== What to do ==
Below are some records. Print exactly the lines between the one holding "Events - poster8: [144,435,384,556]" and the one holding "Istna 9: [828,875,863,909]", inclusive, and nothing else.

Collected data
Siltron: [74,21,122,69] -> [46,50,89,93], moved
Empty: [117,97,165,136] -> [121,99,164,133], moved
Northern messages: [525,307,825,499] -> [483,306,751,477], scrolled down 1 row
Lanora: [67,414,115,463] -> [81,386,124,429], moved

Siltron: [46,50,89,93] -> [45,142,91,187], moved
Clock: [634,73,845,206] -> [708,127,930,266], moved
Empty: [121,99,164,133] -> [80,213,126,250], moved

* * *

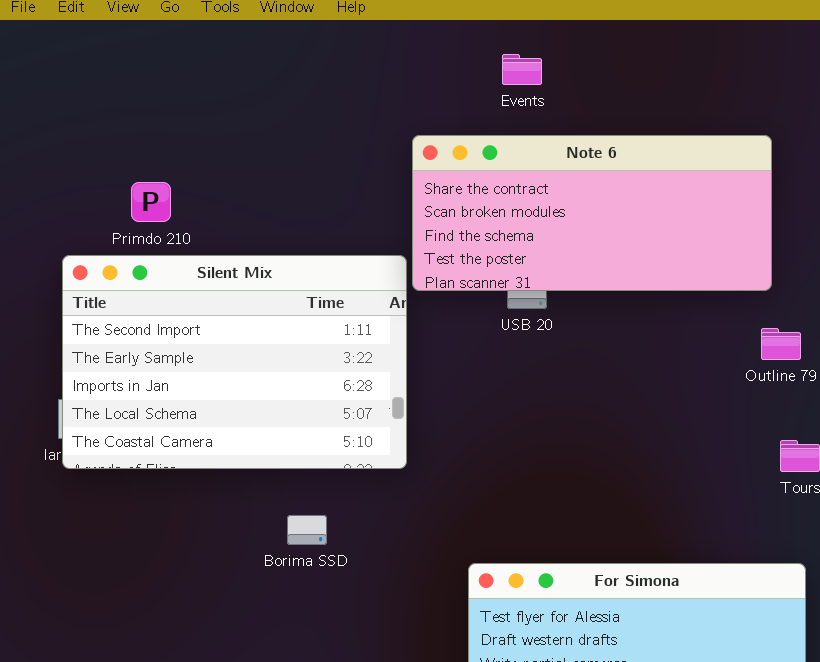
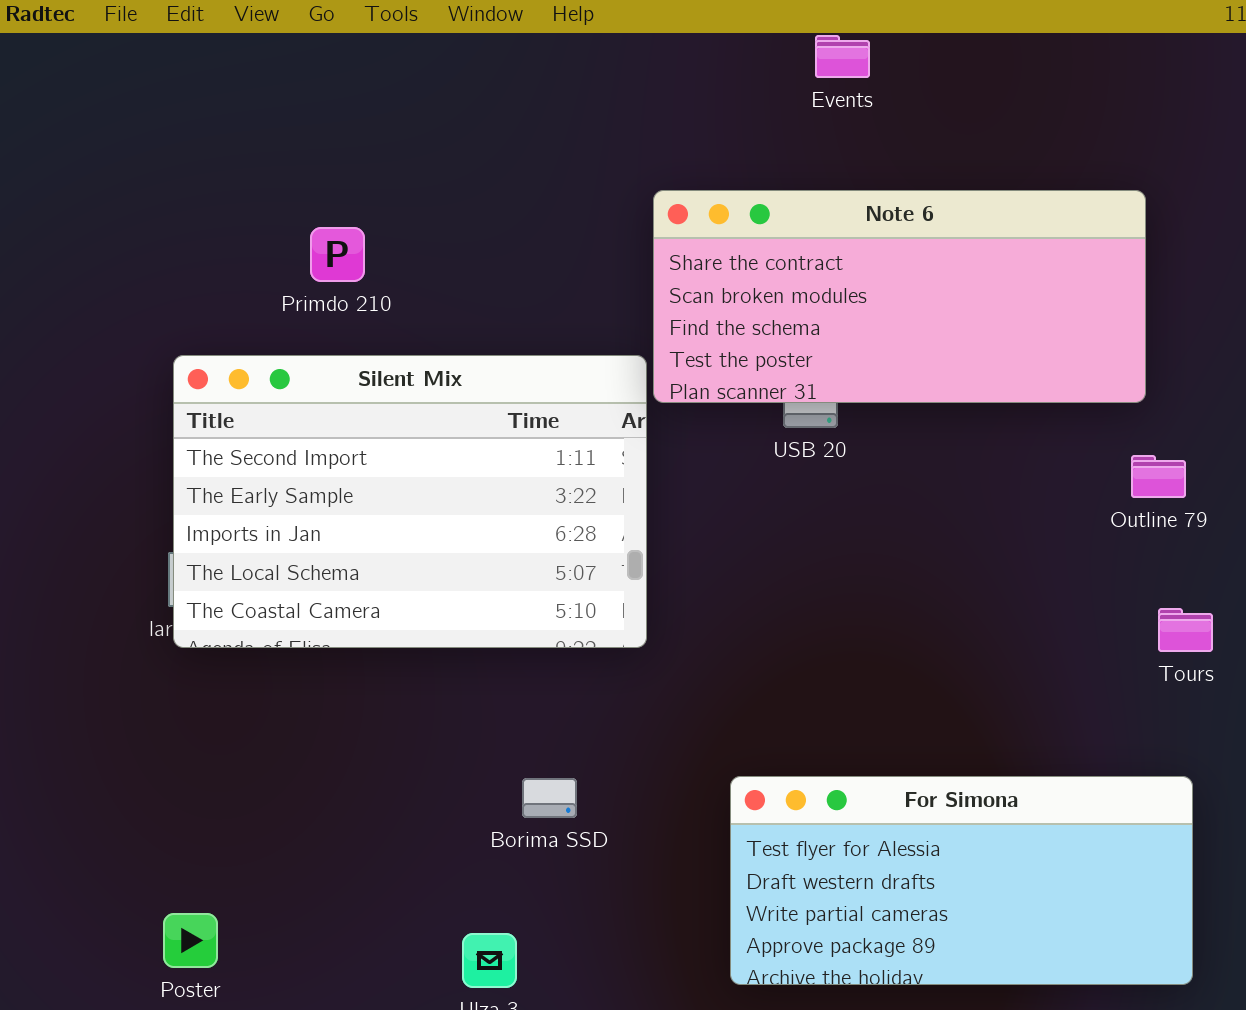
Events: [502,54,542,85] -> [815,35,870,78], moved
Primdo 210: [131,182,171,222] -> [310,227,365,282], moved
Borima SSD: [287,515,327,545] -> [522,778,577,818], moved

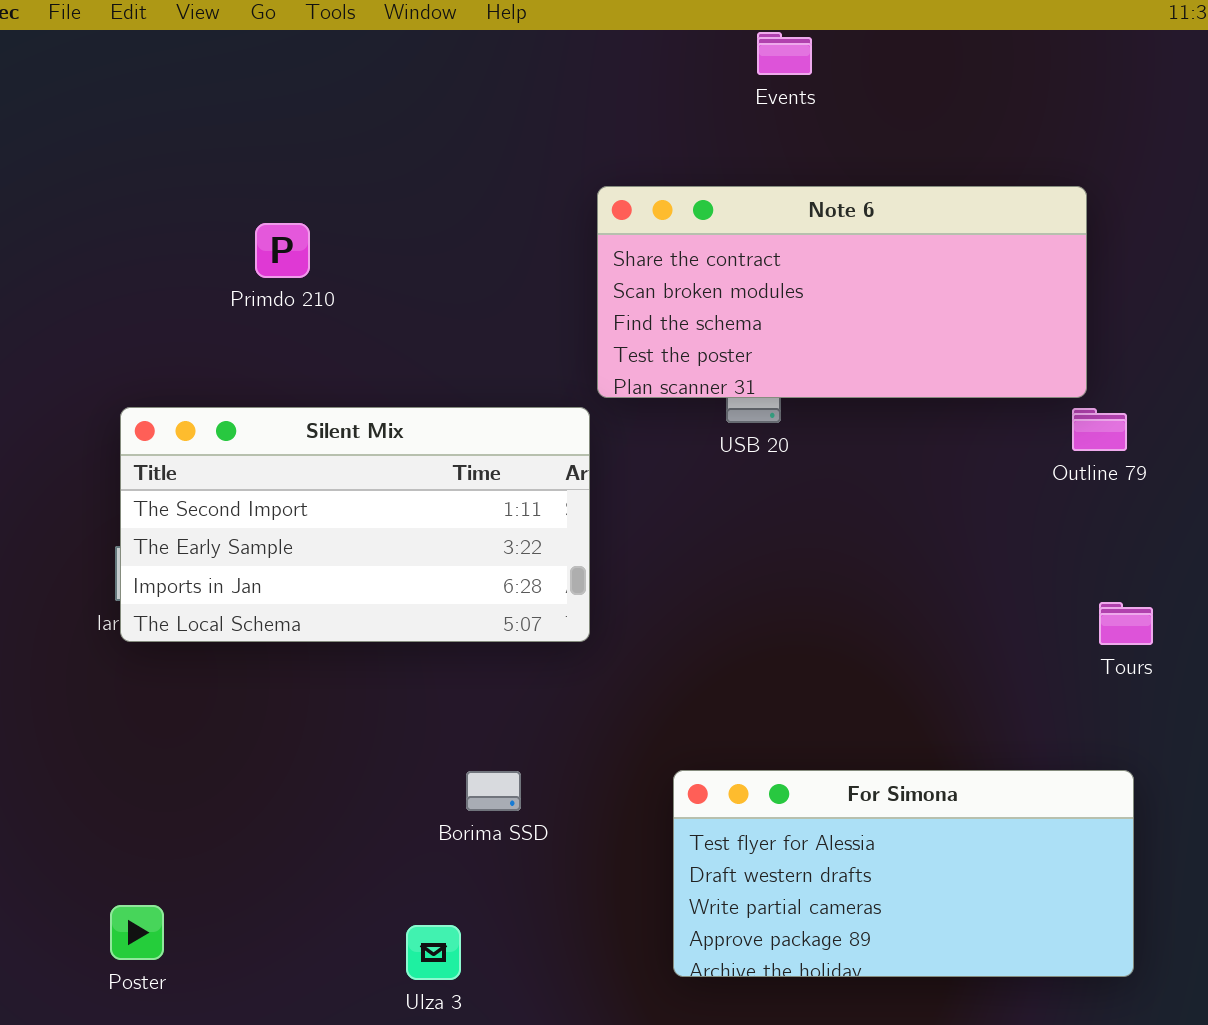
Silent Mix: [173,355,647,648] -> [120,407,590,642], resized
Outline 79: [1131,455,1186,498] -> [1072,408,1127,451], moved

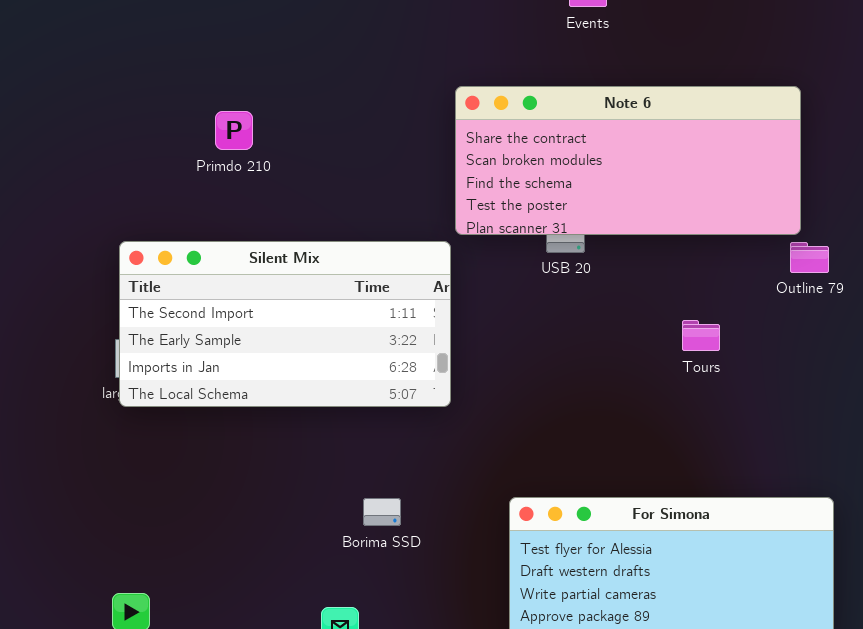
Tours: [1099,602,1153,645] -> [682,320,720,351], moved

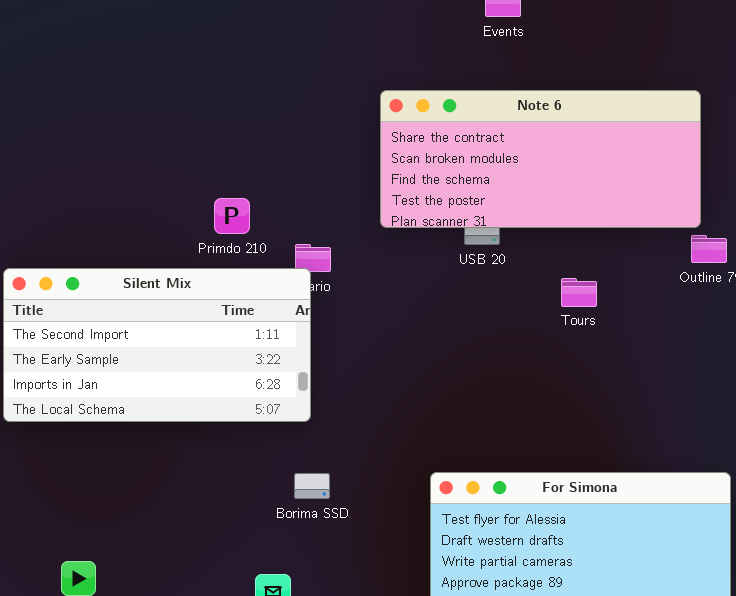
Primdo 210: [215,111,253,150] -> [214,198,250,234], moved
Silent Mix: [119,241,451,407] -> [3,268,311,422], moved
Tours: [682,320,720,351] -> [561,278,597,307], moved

---

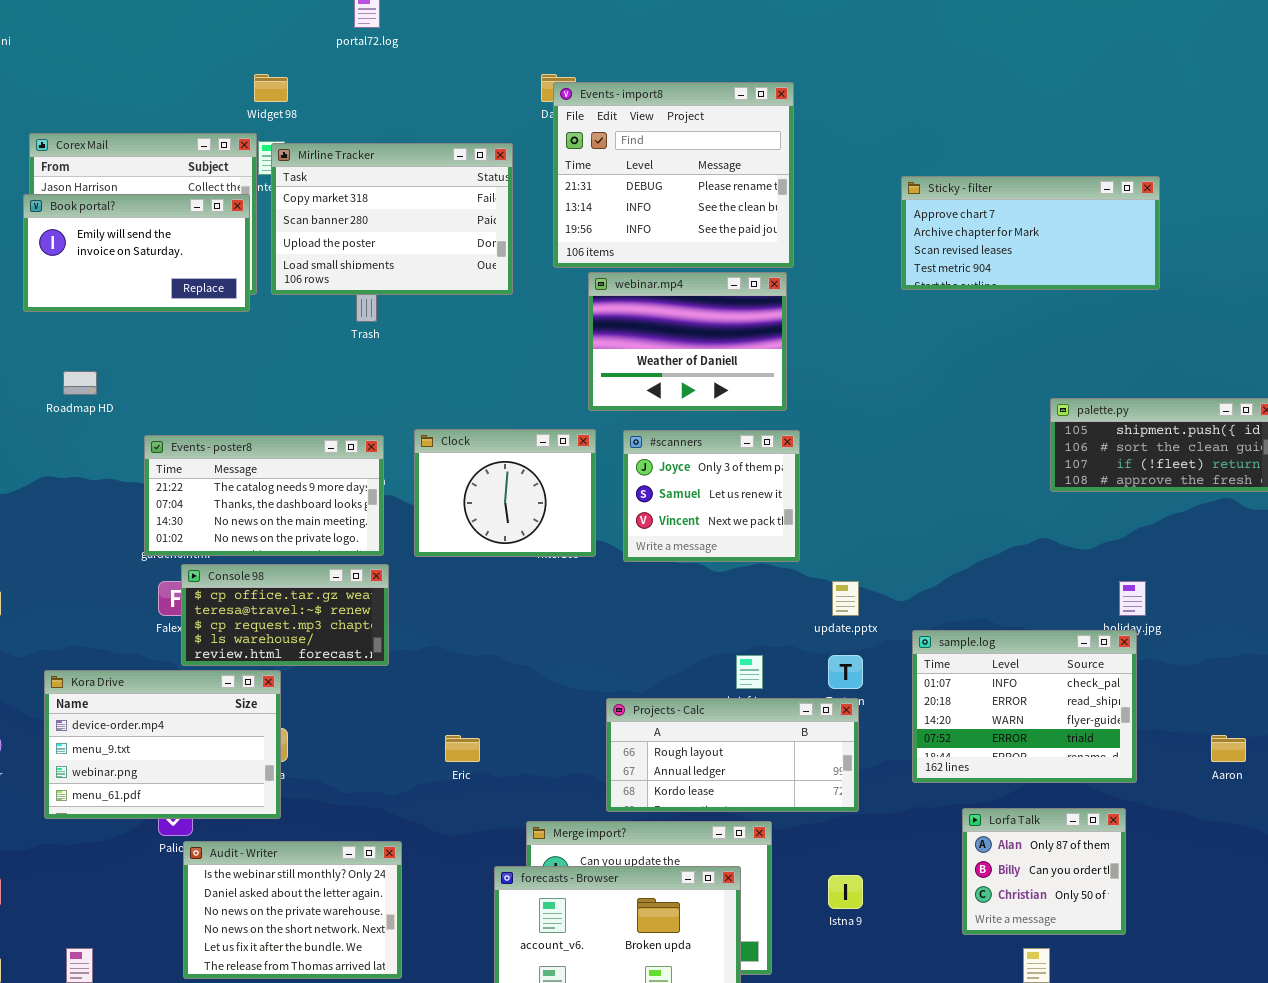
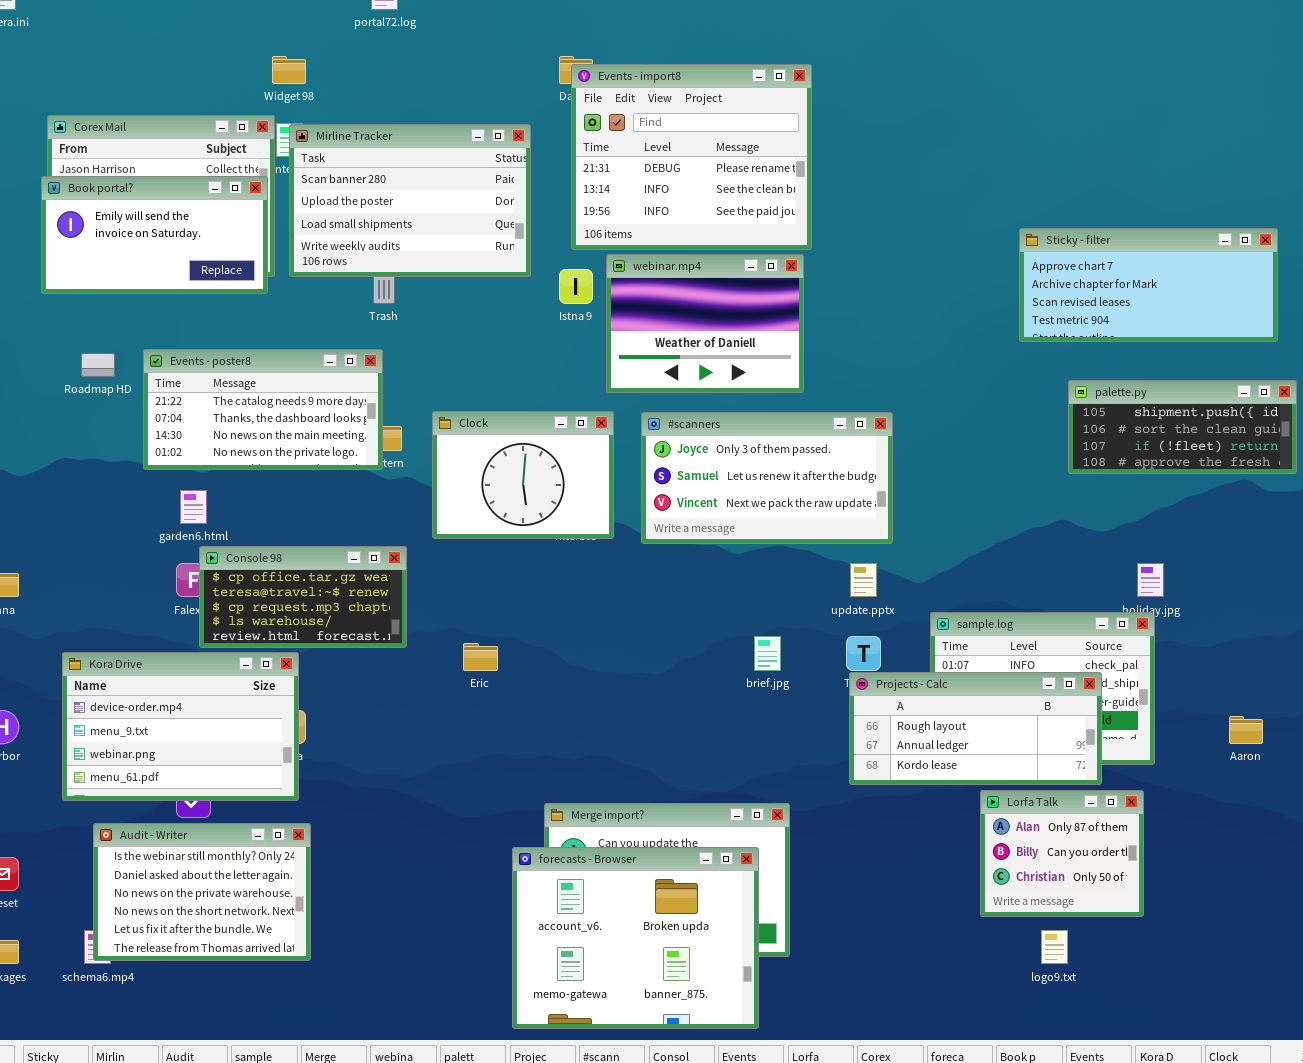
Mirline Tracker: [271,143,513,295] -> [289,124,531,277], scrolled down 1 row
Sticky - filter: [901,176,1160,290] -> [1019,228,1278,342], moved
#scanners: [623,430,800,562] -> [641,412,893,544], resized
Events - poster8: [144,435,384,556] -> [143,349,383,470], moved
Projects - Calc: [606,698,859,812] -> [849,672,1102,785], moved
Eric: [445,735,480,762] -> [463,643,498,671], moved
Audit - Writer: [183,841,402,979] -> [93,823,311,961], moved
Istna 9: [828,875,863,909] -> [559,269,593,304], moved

== Answer for this exercise ==
Events - poster8: [144,435,384,556] -> [143,349,383,470], moved
Projects - Calc: [606,698,859,812] -> [849,672,1102,785], moved
Eric: [445,735,480,762] -> [463,643,498,671], moved
Audit - Writer: [183,841,402,979] -> [93,823,311,961], moved
Istna 9: [828,875,863,909] -> [559,269,593,304], moved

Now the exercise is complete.